TASK BRIEF
Going from the line that contains "U104 pin IN-: JP102/1 -> VCC" to the last line of the material below, repeat every line exactly.

=== Begin Enclosure ===

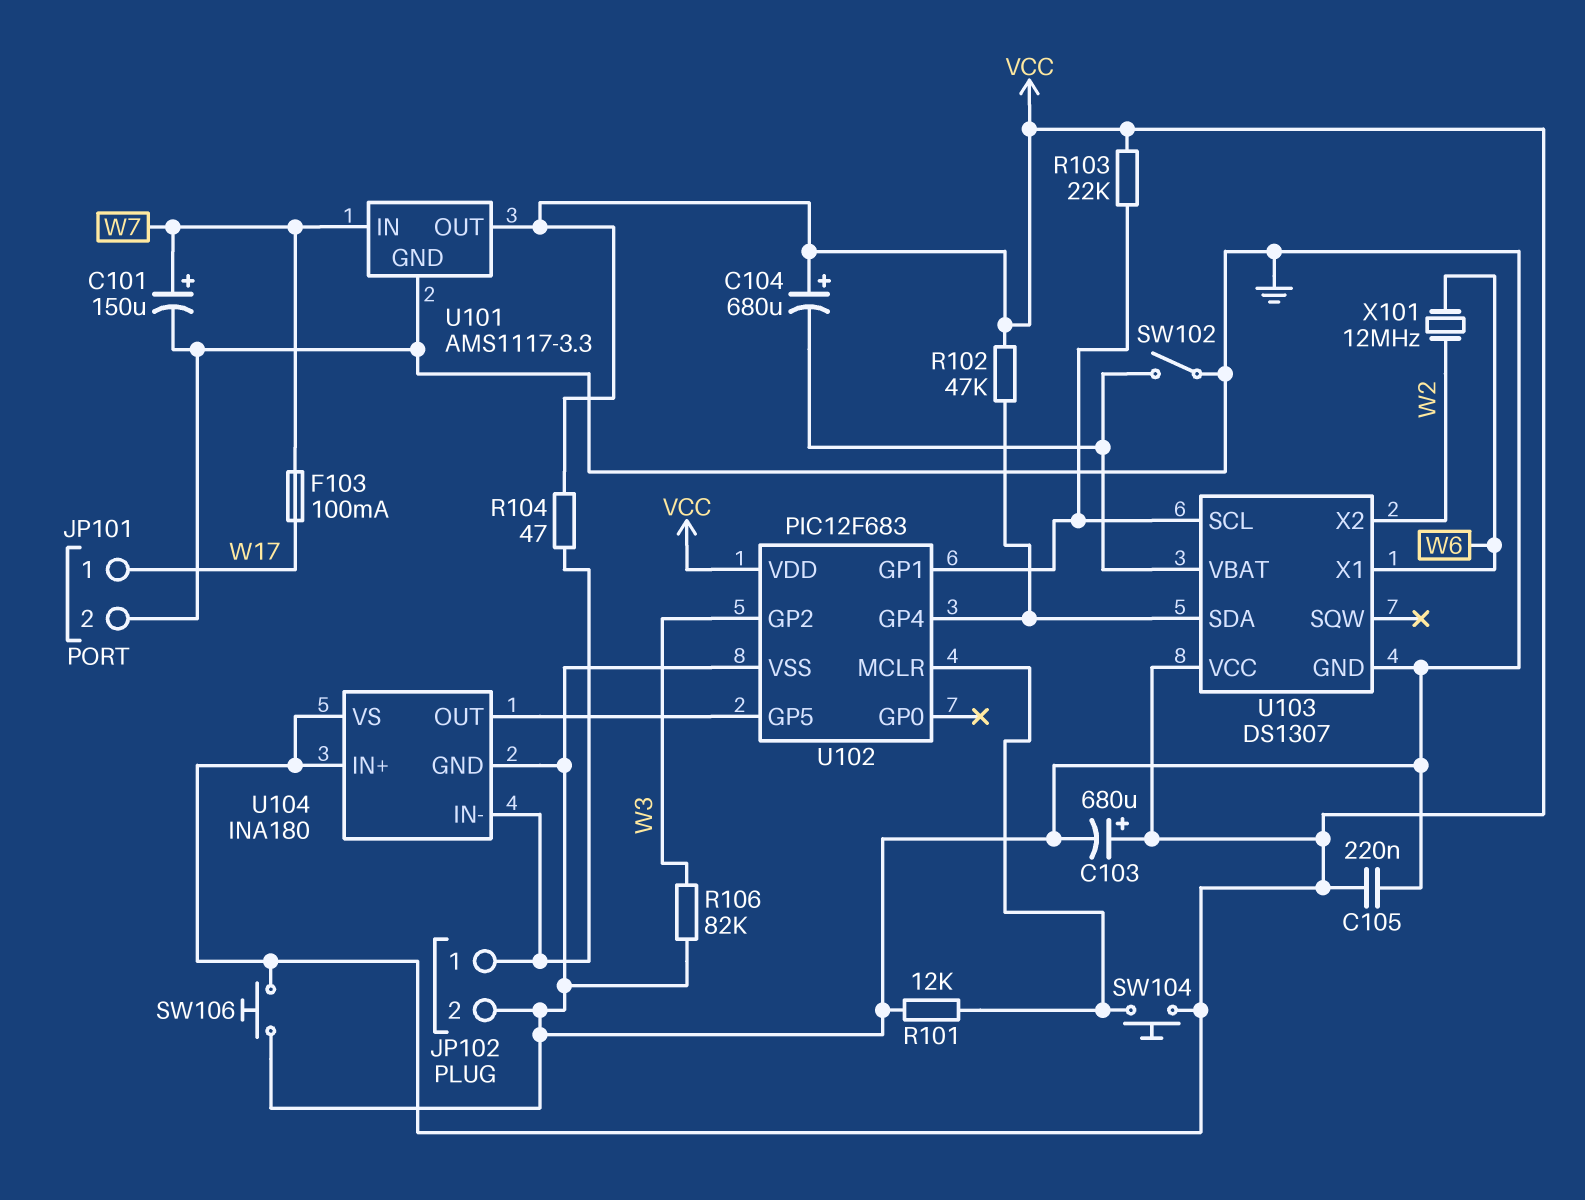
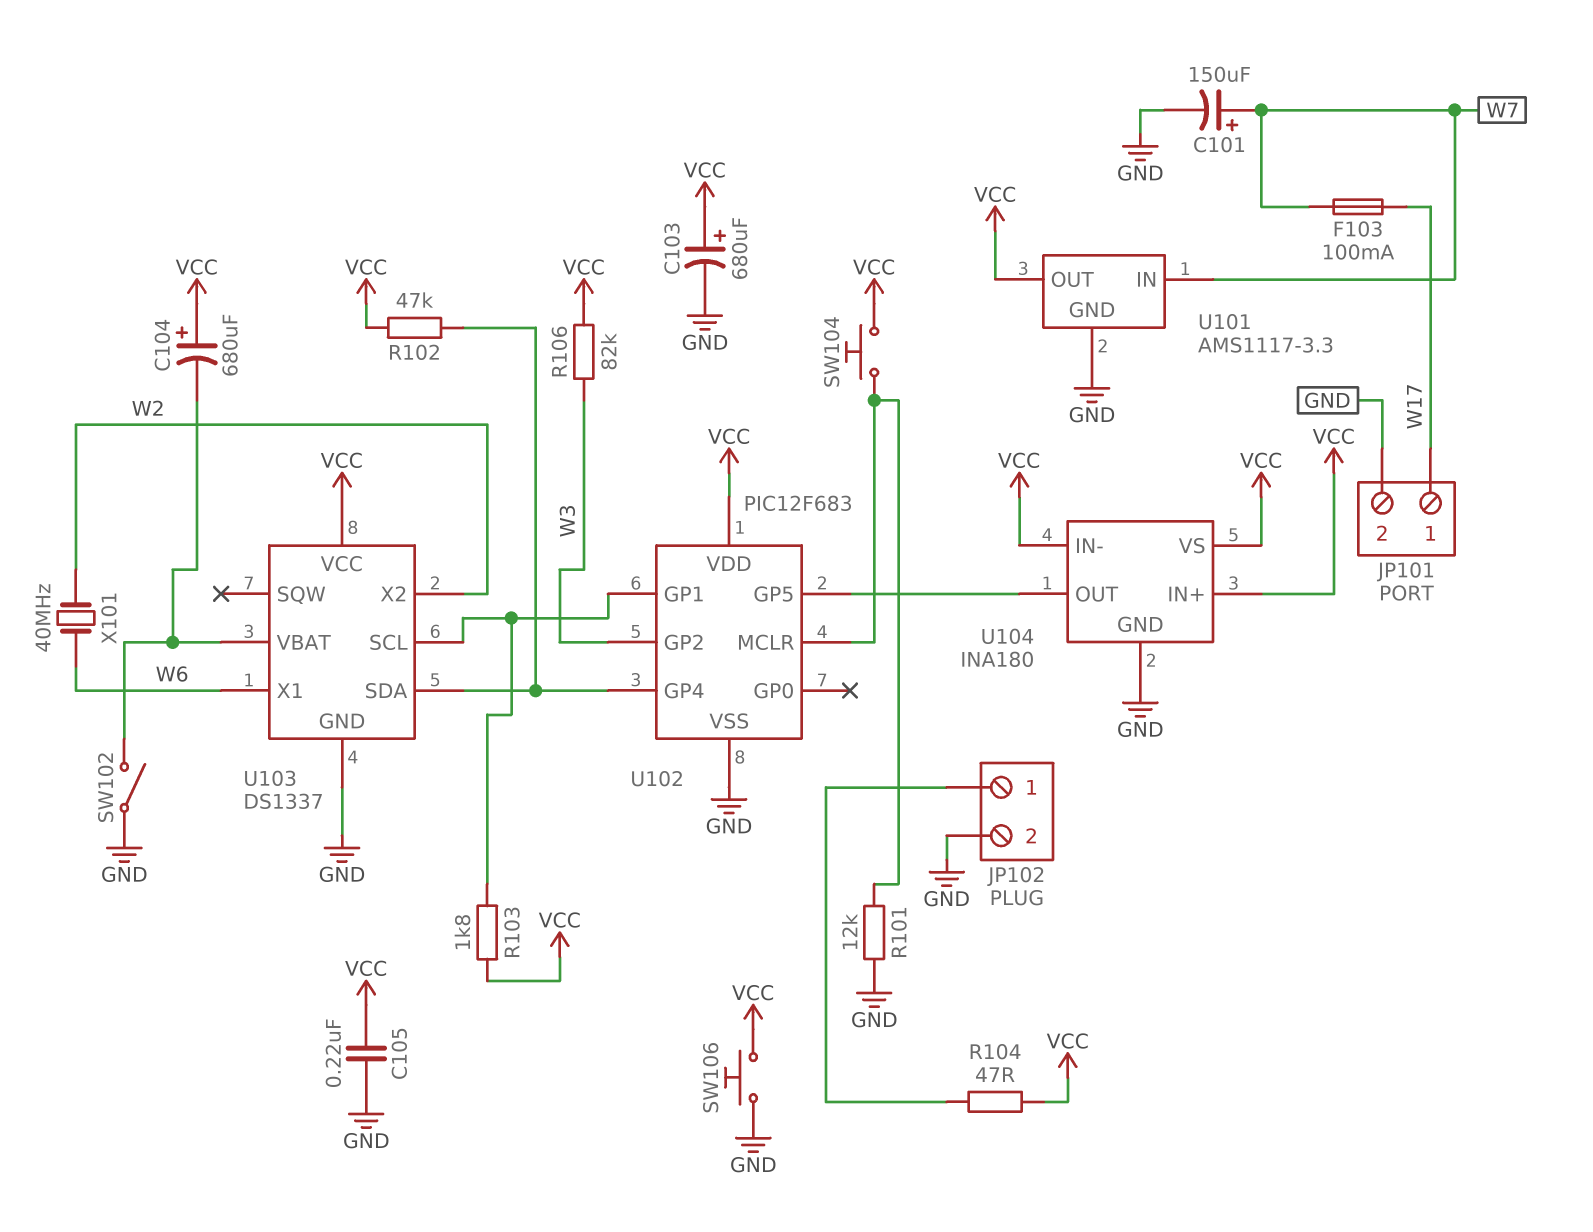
R103: 22k (U102/GP1, VCC) -> 1.8k (U102/GP1, VCC)
R106: 82k (GND, W3) -> 82k (VCC, W3)
U103: DS1307 -> DS1337
U104 pin IN-: JP102/1 -> VCC
X101: 12MHz (W2, W6) -> 40MHz (W2, W6)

=== End Enclosure ===

ANSWER TO THIS EXERCISE
U104 pin IN-: JP102/1 -> VCC
X101: 12MHz (W2, W6) -> 40MHz (W2, W6)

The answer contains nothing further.